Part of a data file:
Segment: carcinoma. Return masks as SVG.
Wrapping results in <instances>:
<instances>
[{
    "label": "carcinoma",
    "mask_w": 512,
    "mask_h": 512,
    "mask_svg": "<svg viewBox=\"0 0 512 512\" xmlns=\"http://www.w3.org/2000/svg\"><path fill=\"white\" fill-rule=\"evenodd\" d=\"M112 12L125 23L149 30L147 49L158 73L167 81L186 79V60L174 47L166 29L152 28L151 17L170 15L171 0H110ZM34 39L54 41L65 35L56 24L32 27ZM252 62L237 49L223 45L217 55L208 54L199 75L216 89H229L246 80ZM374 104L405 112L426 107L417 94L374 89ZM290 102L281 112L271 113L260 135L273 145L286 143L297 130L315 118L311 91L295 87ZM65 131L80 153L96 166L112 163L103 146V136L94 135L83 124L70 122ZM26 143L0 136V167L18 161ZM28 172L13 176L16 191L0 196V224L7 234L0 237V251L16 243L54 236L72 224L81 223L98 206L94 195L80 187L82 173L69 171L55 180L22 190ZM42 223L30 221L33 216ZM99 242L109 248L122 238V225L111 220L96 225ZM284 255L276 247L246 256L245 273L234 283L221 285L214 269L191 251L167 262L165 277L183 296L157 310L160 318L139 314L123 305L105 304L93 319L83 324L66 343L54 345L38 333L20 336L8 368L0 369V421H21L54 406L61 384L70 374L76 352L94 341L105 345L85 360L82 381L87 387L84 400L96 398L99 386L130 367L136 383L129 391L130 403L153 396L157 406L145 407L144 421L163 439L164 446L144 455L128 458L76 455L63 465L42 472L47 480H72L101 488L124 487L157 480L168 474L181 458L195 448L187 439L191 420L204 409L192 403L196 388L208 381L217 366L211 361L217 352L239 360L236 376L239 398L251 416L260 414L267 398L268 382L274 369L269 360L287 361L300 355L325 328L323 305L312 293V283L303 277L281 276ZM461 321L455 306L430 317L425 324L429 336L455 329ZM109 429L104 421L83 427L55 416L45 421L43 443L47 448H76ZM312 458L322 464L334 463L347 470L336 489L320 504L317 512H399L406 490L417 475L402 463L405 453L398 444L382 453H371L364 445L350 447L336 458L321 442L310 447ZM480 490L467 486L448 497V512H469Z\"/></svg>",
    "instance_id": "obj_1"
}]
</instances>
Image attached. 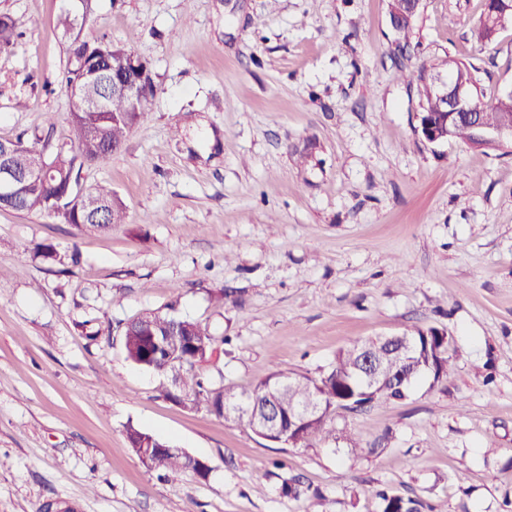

Your instructions
Only the number is needed here: how many lines of the records contain "instances"?

Result
3